▶ [Before and after coordinates]
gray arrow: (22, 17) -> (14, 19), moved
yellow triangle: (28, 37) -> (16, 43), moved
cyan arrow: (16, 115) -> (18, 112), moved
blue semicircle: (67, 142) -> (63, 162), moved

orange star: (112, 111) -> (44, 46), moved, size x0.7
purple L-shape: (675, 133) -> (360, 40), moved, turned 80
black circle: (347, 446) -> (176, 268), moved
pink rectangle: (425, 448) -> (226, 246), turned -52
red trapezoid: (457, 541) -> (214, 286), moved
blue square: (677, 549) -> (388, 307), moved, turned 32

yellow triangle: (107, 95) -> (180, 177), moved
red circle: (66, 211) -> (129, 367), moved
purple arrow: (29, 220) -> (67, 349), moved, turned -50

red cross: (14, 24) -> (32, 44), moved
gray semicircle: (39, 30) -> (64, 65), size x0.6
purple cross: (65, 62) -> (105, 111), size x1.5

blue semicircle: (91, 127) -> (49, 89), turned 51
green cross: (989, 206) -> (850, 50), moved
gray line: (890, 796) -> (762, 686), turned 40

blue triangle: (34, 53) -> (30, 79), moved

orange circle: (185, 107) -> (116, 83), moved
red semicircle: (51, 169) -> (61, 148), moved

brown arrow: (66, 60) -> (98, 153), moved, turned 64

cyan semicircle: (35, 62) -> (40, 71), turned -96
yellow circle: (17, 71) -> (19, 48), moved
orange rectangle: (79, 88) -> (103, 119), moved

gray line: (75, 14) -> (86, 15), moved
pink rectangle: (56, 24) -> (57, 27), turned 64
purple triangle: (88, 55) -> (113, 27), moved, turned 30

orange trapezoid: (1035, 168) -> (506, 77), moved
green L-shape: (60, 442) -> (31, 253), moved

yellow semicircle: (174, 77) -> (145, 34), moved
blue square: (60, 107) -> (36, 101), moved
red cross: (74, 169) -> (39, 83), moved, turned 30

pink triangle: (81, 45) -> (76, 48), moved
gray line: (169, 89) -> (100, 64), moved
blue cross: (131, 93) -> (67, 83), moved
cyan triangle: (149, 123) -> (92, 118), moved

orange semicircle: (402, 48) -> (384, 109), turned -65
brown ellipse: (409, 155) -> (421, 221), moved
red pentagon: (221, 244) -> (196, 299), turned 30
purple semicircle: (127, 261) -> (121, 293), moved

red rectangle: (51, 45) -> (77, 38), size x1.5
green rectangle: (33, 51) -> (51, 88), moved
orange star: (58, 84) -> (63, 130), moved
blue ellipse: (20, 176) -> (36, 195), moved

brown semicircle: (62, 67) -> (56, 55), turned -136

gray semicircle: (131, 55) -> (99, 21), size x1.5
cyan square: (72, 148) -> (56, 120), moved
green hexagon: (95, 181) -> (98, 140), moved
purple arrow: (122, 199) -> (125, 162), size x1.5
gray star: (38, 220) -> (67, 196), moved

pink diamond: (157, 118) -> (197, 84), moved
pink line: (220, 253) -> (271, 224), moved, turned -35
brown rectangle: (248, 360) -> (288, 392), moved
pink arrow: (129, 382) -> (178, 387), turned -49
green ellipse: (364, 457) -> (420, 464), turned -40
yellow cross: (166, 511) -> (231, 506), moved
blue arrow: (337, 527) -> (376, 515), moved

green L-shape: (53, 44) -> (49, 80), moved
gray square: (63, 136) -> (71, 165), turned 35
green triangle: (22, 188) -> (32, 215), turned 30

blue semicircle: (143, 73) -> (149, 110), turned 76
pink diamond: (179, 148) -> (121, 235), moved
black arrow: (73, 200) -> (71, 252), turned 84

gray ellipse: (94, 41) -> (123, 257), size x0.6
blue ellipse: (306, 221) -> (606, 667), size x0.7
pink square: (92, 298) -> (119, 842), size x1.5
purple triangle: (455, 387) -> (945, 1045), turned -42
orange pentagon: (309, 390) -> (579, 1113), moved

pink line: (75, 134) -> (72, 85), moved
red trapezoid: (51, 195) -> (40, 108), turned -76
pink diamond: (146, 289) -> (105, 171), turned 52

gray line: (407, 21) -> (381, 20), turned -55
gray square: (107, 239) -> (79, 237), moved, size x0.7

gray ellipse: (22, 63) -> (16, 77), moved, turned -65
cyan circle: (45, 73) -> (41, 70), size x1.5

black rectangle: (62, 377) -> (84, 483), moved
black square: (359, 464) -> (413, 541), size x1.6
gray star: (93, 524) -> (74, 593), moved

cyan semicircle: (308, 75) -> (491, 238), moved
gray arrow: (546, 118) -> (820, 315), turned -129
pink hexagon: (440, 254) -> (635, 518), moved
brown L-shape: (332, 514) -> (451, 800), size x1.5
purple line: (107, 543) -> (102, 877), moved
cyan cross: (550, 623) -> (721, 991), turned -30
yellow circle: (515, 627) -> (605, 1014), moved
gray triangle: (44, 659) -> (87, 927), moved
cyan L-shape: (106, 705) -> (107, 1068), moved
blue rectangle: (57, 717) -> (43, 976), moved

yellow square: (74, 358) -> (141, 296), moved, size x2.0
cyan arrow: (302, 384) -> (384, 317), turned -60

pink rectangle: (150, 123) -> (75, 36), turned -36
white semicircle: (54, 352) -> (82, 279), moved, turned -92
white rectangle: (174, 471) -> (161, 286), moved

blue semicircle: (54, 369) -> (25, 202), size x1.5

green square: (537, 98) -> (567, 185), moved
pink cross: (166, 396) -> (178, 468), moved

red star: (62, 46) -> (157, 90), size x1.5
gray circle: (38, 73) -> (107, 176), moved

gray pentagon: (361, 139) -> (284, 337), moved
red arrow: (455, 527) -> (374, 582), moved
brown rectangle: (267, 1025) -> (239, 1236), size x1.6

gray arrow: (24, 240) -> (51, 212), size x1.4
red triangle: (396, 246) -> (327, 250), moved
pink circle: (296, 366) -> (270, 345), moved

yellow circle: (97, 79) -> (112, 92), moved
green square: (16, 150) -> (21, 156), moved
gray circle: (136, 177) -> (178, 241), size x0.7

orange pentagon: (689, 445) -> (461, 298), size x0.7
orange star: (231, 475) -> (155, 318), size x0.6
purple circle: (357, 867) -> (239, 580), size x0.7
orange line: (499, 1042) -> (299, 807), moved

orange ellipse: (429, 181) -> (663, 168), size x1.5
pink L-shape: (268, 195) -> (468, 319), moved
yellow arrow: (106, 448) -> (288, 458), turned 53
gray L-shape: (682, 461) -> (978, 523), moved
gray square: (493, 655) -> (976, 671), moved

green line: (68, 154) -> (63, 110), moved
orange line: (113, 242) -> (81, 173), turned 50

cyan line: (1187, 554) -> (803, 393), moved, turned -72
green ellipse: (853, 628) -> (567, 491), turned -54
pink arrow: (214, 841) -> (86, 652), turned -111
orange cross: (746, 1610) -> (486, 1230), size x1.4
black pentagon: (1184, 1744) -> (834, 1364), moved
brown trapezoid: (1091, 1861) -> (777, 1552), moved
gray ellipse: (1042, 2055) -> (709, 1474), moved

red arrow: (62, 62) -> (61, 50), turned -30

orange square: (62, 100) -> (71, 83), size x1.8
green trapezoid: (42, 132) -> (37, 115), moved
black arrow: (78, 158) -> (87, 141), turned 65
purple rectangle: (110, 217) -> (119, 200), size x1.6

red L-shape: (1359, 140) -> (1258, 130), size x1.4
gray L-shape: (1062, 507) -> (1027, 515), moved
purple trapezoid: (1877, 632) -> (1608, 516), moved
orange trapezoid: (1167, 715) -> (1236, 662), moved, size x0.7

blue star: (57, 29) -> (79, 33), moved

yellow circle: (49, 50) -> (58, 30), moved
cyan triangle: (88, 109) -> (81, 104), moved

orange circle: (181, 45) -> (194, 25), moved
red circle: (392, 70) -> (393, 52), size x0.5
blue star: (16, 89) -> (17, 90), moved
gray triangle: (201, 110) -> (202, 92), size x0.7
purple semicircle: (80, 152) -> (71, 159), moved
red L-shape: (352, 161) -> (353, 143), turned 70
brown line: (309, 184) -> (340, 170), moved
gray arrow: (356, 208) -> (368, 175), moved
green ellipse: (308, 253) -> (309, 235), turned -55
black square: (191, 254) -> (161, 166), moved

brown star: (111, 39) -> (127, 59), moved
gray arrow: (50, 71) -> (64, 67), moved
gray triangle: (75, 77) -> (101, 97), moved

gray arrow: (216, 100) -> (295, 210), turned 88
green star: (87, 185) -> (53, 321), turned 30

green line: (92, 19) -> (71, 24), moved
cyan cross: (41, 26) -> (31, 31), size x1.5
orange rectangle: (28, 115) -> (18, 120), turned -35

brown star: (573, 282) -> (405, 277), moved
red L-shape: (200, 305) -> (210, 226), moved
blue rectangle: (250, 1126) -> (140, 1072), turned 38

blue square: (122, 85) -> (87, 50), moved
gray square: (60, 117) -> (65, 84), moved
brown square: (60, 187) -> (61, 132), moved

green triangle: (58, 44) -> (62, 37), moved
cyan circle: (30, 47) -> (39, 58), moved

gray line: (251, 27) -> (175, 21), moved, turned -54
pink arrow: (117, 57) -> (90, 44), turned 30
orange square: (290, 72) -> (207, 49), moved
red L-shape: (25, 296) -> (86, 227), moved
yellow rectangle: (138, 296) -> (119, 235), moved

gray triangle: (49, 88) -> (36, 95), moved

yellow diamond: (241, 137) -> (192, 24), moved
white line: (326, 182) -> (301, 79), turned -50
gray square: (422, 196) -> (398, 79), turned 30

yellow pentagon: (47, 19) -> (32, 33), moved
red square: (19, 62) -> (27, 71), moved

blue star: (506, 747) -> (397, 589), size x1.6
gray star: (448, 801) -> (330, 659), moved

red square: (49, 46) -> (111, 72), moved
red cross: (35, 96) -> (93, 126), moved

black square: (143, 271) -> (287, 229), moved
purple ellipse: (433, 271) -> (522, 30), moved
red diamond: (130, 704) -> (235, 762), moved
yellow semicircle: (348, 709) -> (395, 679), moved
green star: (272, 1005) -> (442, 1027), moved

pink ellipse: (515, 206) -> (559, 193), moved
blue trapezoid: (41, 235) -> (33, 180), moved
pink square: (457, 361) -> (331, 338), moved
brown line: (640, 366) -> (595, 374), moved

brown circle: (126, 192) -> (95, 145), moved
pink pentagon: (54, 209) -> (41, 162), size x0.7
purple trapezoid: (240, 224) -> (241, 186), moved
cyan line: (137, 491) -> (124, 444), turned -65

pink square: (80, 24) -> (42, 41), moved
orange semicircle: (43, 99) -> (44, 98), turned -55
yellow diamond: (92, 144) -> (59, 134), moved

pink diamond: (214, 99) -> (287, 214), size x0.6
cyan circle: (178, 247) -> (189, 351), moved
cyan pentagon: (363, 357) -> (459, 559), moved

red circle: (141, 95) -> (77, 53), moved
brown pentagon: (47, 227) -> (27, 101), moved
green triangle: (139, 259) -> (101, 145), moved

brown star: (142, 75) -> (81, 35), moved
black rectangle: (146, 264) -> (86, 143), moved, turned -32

▶ [WORK ITEM] Working through the records above, copy each line in which "white" is found.

▶ [FINISHED TASK]
white semicircle: (54, 352) -> (82, 279), moved, turned -92
white rectangle: (174, 471) -> (161, 286), moved
white line: (326, 182) -> (301, 79), turned -50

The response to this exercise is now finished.